THE PROBLEM
An exact restatement is required. Cover only the lines of the records from the first through the line with "black semicircle: (67, 142)", and skip pictures.

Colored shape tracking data
▬▬▬▬▬▬

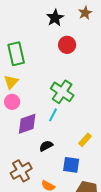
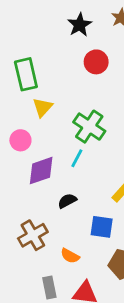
yellow triangle: (11, 82) -> (42, 107), moved

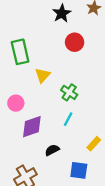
yellow triangle: (42, 107) -> (43, 75), moved
green cross: (89, 127) -> (69, 92), size x0.7
cyan line: (77, 158) -> (68, 119), moved

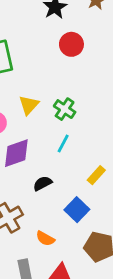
yellow triangle: (43, 75) -> (29, 105), moved
blue square: (79, 170) -> (77, 210), turned 36

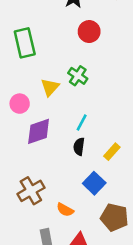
green cross: (65, 109) -> (78, 76), moved
black semicircle: (43, 183) -> (79, 147), moved, turned -54

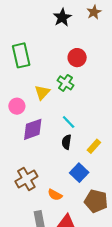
red circle: (89, 32) -> (77, 58), moved
cyan line: (82, 123) -> (69, 122), turned -72

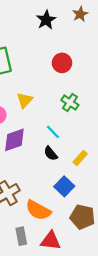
green cross: (65, 83) -> (70, 103), moved
black semicircle: (67, 142) -> (51, 153), turned -48
orange semicircle: (55, 195) -> (38, 210), size x1.6

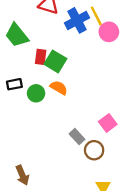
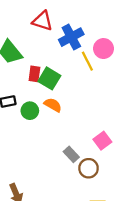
yellow line: (96, 16) -> (87, 61), moved

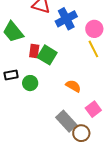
yellow line: (87, 61) -> (93, 49), moved
orange semicircle: (53, 105) -> (73, 86), moved
gray rectangle: (71, 154) -> (66, 121), size x1.5

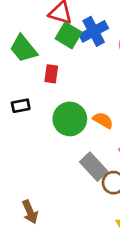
green square: (47, 55) -> (68, 35), moved
green circle: (30, 83) -> (70, 119), moved, size x1.6

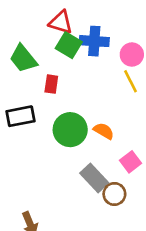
blue cross: (94, 31) -> (94, 41), turned 32
black rectangle: (21, 106) -> (21, 116), size x1.5

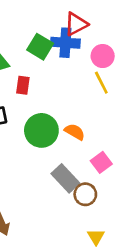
red triangle: (61, 22) -> (76, 24), moved, turned -45

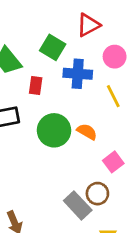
blue cross: (65, 43) -> (78, 74), moved
yellow line: (101, 83) -> (113, 96), moved
gray rectangle: (65, 178) -> (78, 205), moved

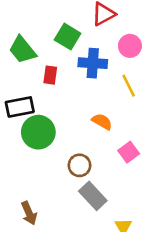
green circle: (54, 130) -> (38, 132), moved
brown circle: (97, 194) -> (79, 165), moved

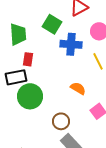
green trapezoid: (22, 50) -> (18, 34), turned -145
red rectangle: (50, 75) -> (28, 59), moved

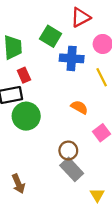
red rectangle: (28, 59) -> (24, 75), turned -32
brown circle: (61, 121) -> (68, 151), moved

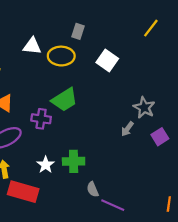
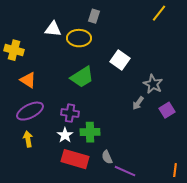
white square: (107, 61) -> (120, 60), moved
purple cross: (41, 119) -> (70, 113), moved
red rectangle: (23, 192) -> (75, 159), moved

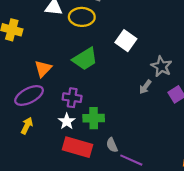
orange triangle: (28, 80) -> (43, 69), moved, turned 42
yellow arrow: (28, 139) -> (27, 126), turned 35

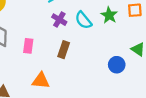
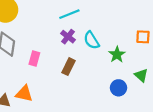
green star: (109, 15) -> (117, 55), moved
orange triangle: (41, 81) -> (24, 94), moved

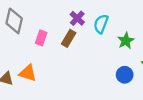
cyan semicircle: (91, 40) -> (101, 24), turned 48
brown rectangle: (69, 67) -> (69, 38), moved

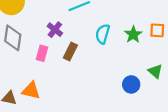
purple cross: (77, 18) -> (55, 30), moved
green star: (126, 41) -> (133, 34), moved

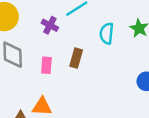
purple cross: (55, 30) -> (50, 25), moved

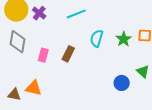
purple cross: (50, 25) -> (39, 13), moved

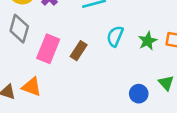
pink rectangle: (43, 55) -> (48, 49), size x1.6

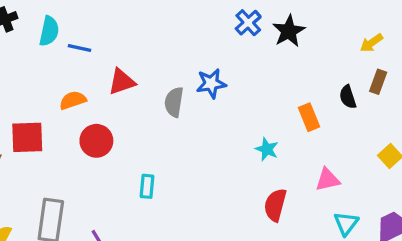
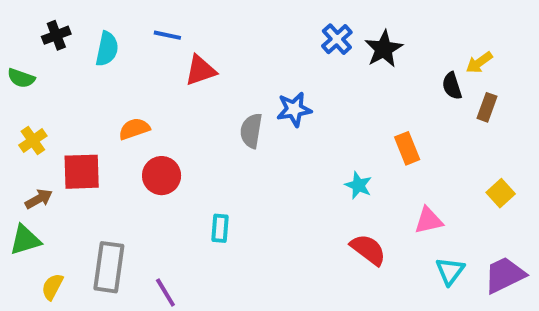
blue line: (80, 48) -> (167, 35), moved
red triangle: (122, 82) -> (201, 70), moved
black semicircle: (348, 97) -> (452, 86), moved
red semicircle: (275, 205) -> (368, 250), turned 112

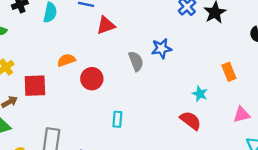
gray semicircle: (251, 131) -> (136, 61), turned 150
red circle: (162, 176) -> (92, 79), moved
red semicircle: (368, 250) -> (191, 120), moved

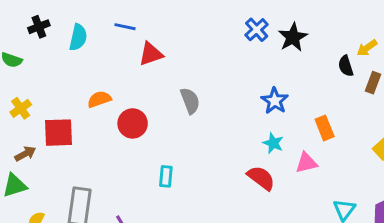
blue star: (162, 48) -> (275, 101), moved, turned -30
orange rectangle: (229, 72) -> (325, 128), moved
pink triangle: (242, 115) -> (306, 163), moved

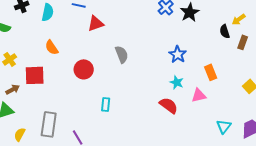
orange semicircle: (99, 99) -> (52, 47), moved, turned -105

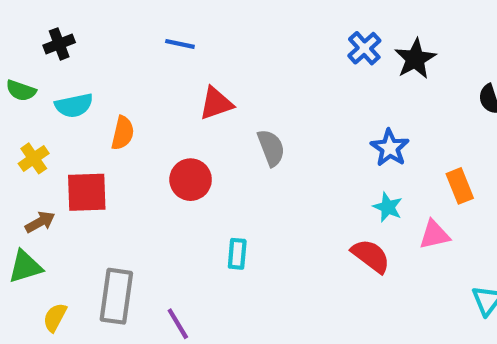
cyan semicircle: (48, 12) -> (74, 105), moved, turned 66
red triangle: (96, 23) -> (216, 103), moved
orange semicircle: (52, 47) -> (123, 133), turned -133

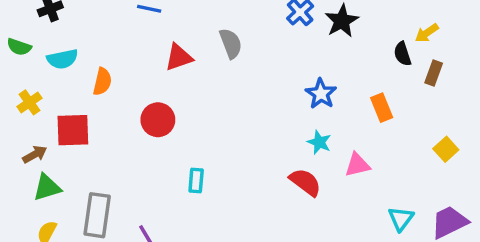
gray semicircle: (271, 148) -> (231, 43), moved
orange rectangle: (460, 186) -> (382, 108), moved
green triangle: (25, 267) -> (47, 187), moved

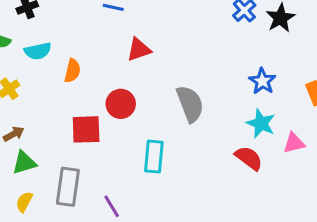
gray semicircle: (231, 43) -> (190, 104), moved, size x1.4
red square: (73, 130) -> (86, 129), moved
cyan star: (319, 142) -> (261, 123), size x1.4
cyan rectangle: (196, 180) -> (154, 157), size x1.5

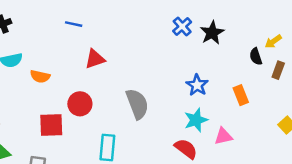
orange semicircle: (72, 71) -> (40, 76), turned 90
cyan star: (261, 123) -> (196, 120), turned 30

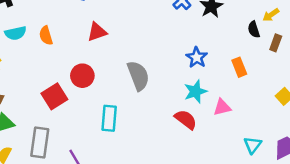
orange semicircle: (40, 76) -> (46, 36), moved, turned 60
red square: (51, 125) -> (54, 96), turned -30

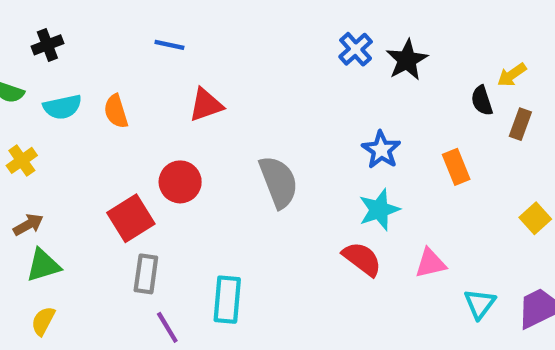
pink triangle: (222, 107) -> (430, 263), moved
cyan rectangle: (109, 118) -> (227, 300), moved
gray rectangle: (40, 143) -> (146, 274), moved, size x0.7

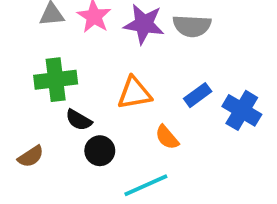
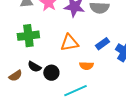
black semicircle: (79, 120) -> (34, 67), moved
orange semicircle: (167, 137) -> (86, 66), turned -48

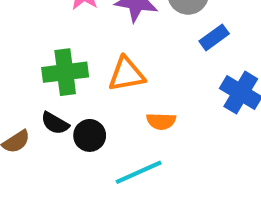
green cross: (28, 36) -> (65, 72), moved
blue rectangle: (102, 44) -> (214, 37), moved

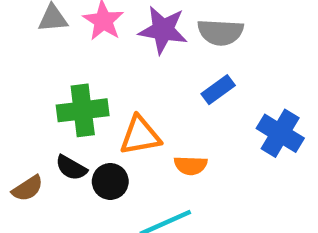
blue rectangle: (214, 37) -> (218, 90), moved
orange triangle: (126, 74) -> (140, 136), moved

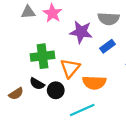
purple star: (163, 30) -> (81, 32), moved
orange triangle: (140, 136) -> (70, 68), turned -40
orange semicircle: (191, 165) -> (94, 83), size x1.5

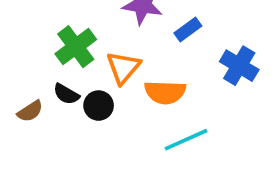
green cross: (43, 56) -> (76, 47), turned -30
cyan line: (82, 110) -> (186, 140), moved

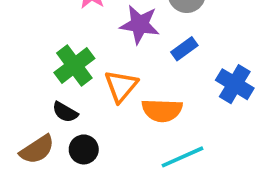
black circle: (99, 106) -> (84, 149), moved
brown semicircle: (30, 111) -> (37, 149), moved, size x1.4

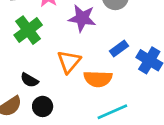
blue rectangle: (184, 49) -> (119, 48), moved
green cross: (74, 66) -> (28, 30), moved

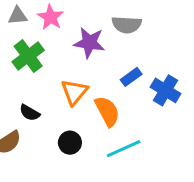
orange semicircle: (98, 79) -> (107, 111), turned -120
black circle: (43, 106) -> (70, 143), moved

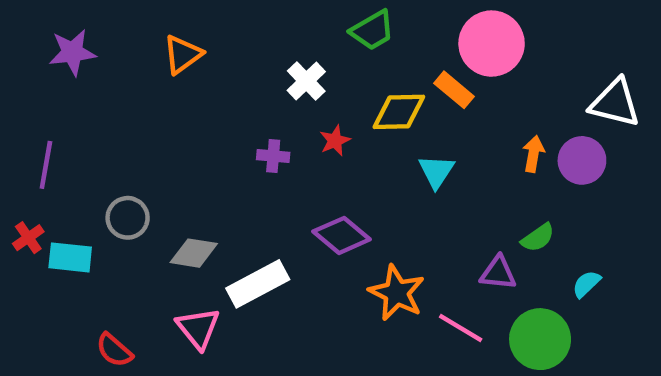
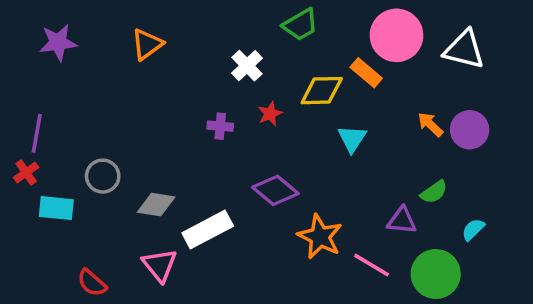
white triangle: (615, 103) -> (464, 50), moved
orange arrow: (533, 154) -> (430, 124), turned -56
red cross: (28, 238) -> (26, 172), moved

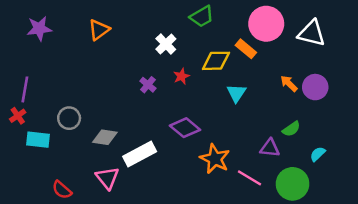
purple cross: (220, 126) -> (148, 85), turned 35

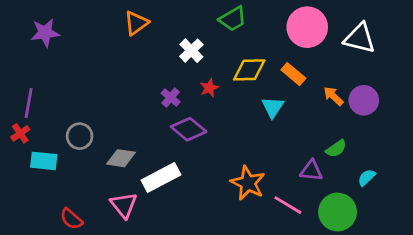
orange triangle: (99, 30) -> (136, 23), moved
orange rectangle: (246, 49) -> (293, 74), moved
purple diamond: (185, 128) -> (189, 129), moved

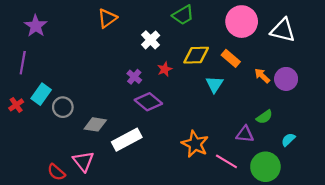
purple star: (45, 33) -> (36, 26), turned -30
purple line: (29, 103) -> (23, 63), moved
cyan rectangle: (44, 161) -> (41, 94), moved, turned -60
pink triangle: (124, 205) -> (83, 161), moved

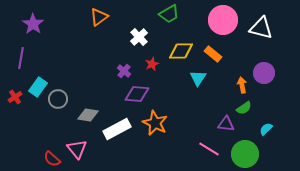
orange arrow: (262, 76) -> (242, 85), moved, turned 35
purple diamond: (148, 102) -> (137, 94), turned -35
orange star: (195, 144) -> (155, 123), moved

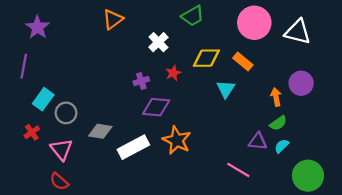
purple cross: (124, 71) -> (141, 81), turned 32
red cross: (15, 97) -> (32, 132), moved
cyan semicircle: (266, 129) -> (282, 146), moved
pink triangle: (77, 149) -> (61, 149), moved
green circle: (245, 154) -> (308, 176), moved

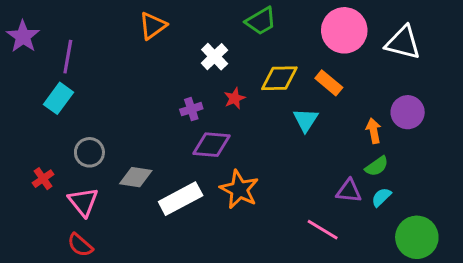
purple star: (37, 27) -> (23, 37), moved
purple line: (24, 66) -> (68, 57), moved
cyan rectangle: (43, 99) -> (59, 98), moved

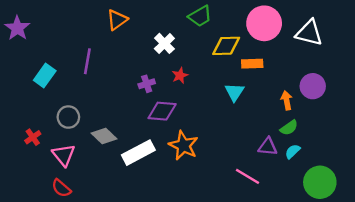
purple line: (68, 57) -> (87, 61), moved
yellow diamond: (279, 78) -> (226, 46), moved
orange rectangle: (329, 83) -> (252, 64), turned -42
gray diamond: (136, 177) -> (104, 136), turned 35

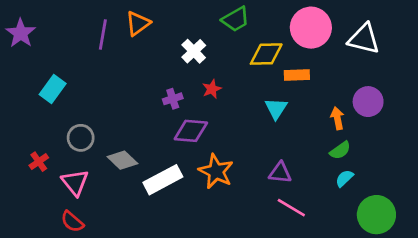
purple line: (87, 61) -> (103, 35), moved
purple triangle: (268, 147) -> (280, 173), moved

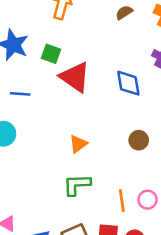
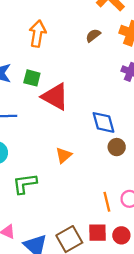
blue diamond: (128, 83) -> (103, 122), moved
green L-shape: (77, 185) -> (25, 184), moved

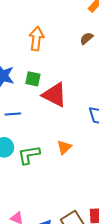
green L-shape: (25, 184) -> (29, 155), moved

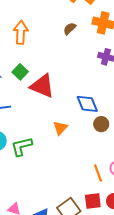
green square: (33, 79) -> (20, 72), turned 35
orange triangle: (64, 147) -> (60, 128), moved

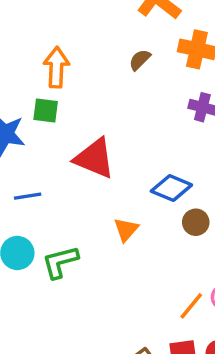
green square: (20, 72) -> (46, 110), moved, turned -35
blue diamond: (87, 104) -> (171, 188), turned -45
orange line: (98, 173) -> (191, 306), turned 60

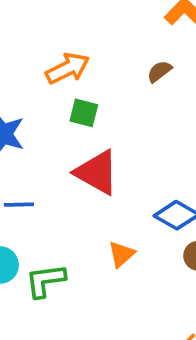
orange arrow: (56, 67) -> (68, 68), turned 54
green square: (46, 110) -> (84, 113), moved

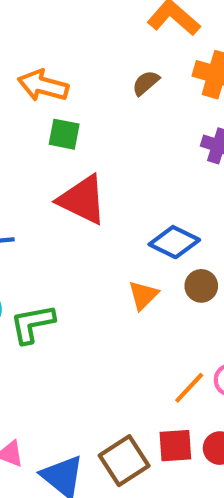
orange arrow: (68, 68) -> (43, 86), turned -135
orange triangle: (121, 254) -> (143, 295), moved

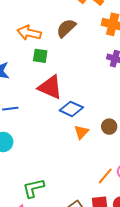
brown semicircle: (146, 83) -> (66, 28), moved, size x1.5
blue diamond: (174, 242) -> (71, 109), moved
green L-shape: (32, 324) -> (33, 188), moved

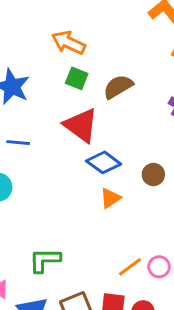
brown semicircle: (66, 28) -> (118, 87), moved
brown circle: (109, 127) -> (153, 175), moved
green L-shape: (33, 188) -> (45, 260), moved

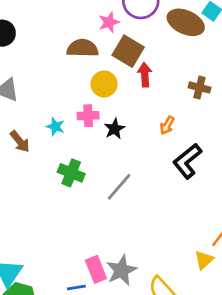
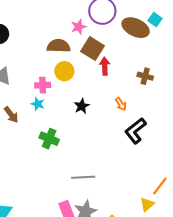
yellow circle: (104, 84) -> (64, 71), moved
pink cross: (88, 116) -> (43, 85), moved
orange arrow: (167, 125) -> (121, 104), turned -64
gray line: (119, 187) -> (83, 177), moved, turned 45

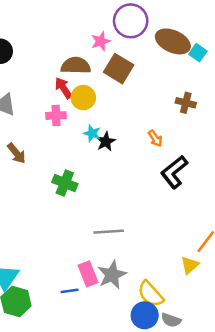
cyan square: (155, 20) -> (198, 53), moved
red arrow: (105, 66) -> (63, 88), moved, turned -30
cyan star: (38, 104) -> (92, 133), moved

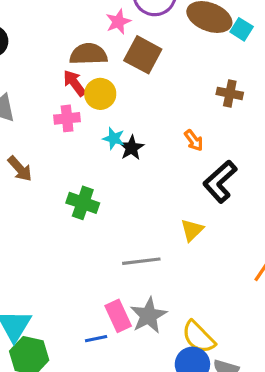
yellow triangle: (190, 265) -> (192, 230), moved

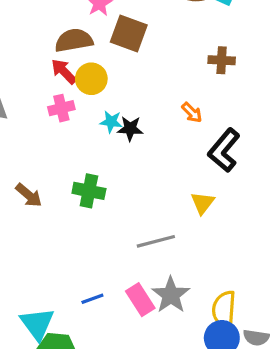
black star: (131, 148) -> (130, 129), turned -30
brown arrow: (20, 169) -> (29, 195), moved
yellow semicircle: (198, 337) -> (224, 310), turned 57
blue line: (96, 339) -> (92, 299), moved

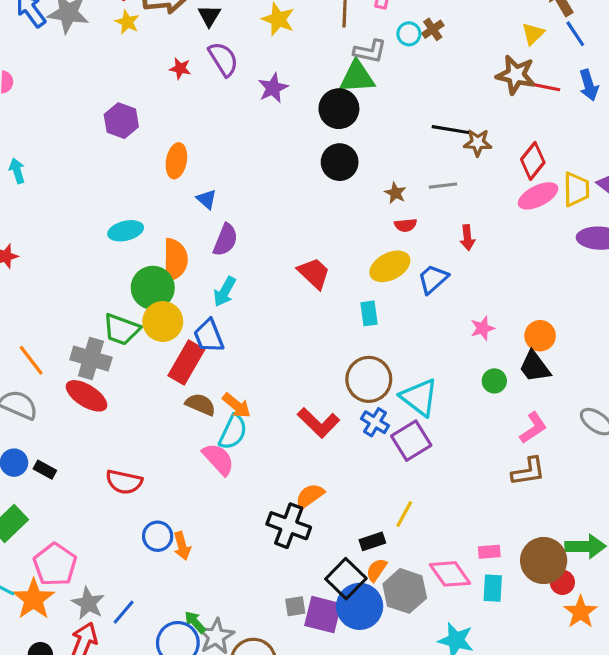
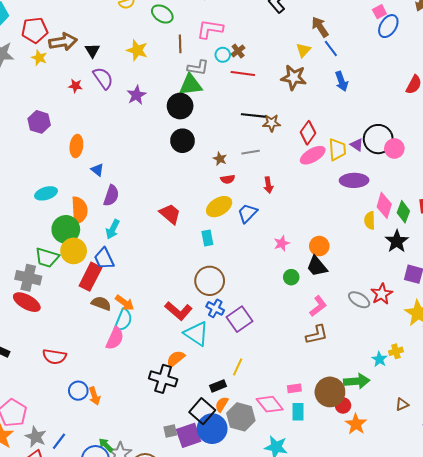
red line: (542, 86) -> (243, 73), moved
cyan triangle: (419, 397) -> (196, 334), moved
pink semicircle: (218, 459) -> (115, 338), turned 70
purple square: (323, 615) -> (189, 435), turned -30

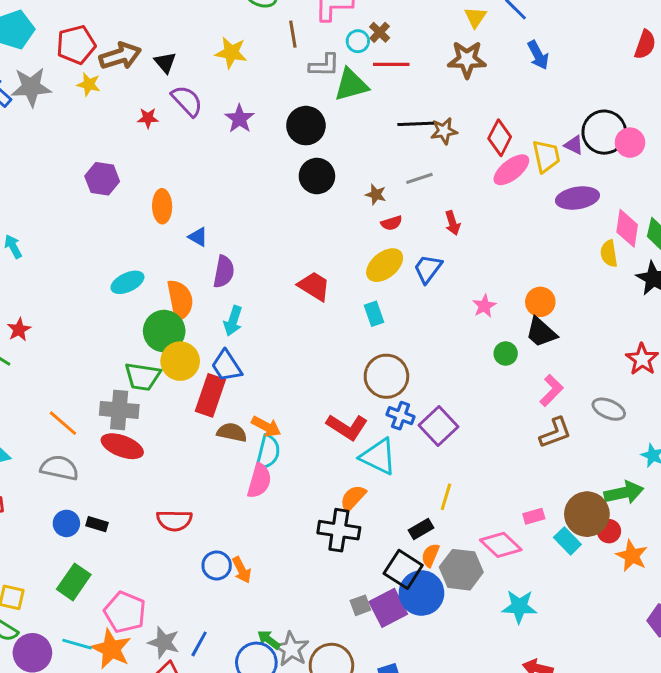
green triangle: (191, 85) -> (351, 85), moved
gray ellipse: (359, 300) -> (609, 409), moved
cyan rectangle: (298, 412) -> (567, 541), moved, turned -36

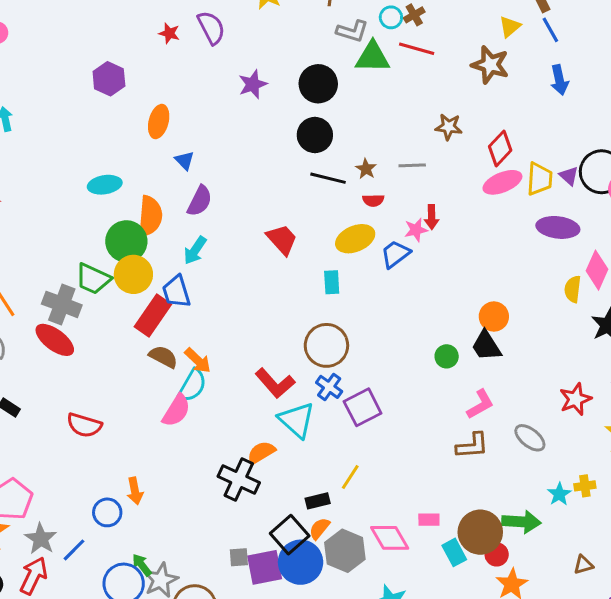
purple star: (240, 119) -> (253, 84), moved
black line: (416, 124) -> (328, 178), moved
pink star: (484, 306) -> (416, 230), moved
blue circle: (217, 565) -> (107, 512), moved

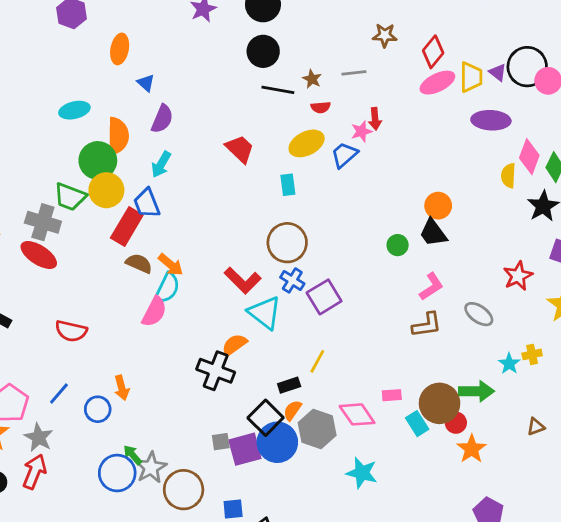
blue line: (74, 550) -> (59, 394), moved

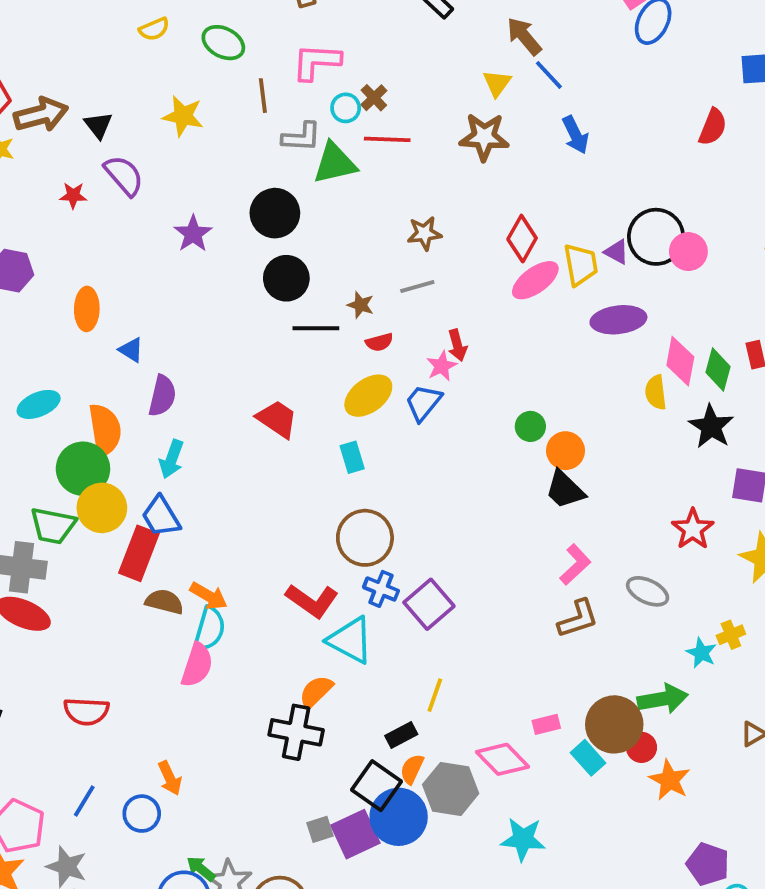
brown star: (385, 35) -> (424, 233), moved
green circle: (398, 245) -> (530, 426), moved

▬▬▬▬▬▬

PROBLEM SOLUTION
yellow triangle: (11, 82) -> (42, 107), moved

yellow triangle: (42, 107) -> (43, 75), moved
green cross: (89, 127) -> (69, 92), size x0.7
cyan line: (77, 158) -> (68, 119), moved

yellow triangle: (43, 75) -> (29, 105), moved
blue square: (79, 170) -> (77, 210), turned 36

green cross: (65, 109) -> (78, 76), moved
black semicircle: (43, 183) -> (79, 147), moved, turned -54

red circle: (89, 32) -> (77, 58), moved
cyan line: (82, 123) -> (69, 122), turned -72

green cross: (65, 83) -> (70, 103), moved
black semicircle: (67, 142) -> (51, 153), turned -48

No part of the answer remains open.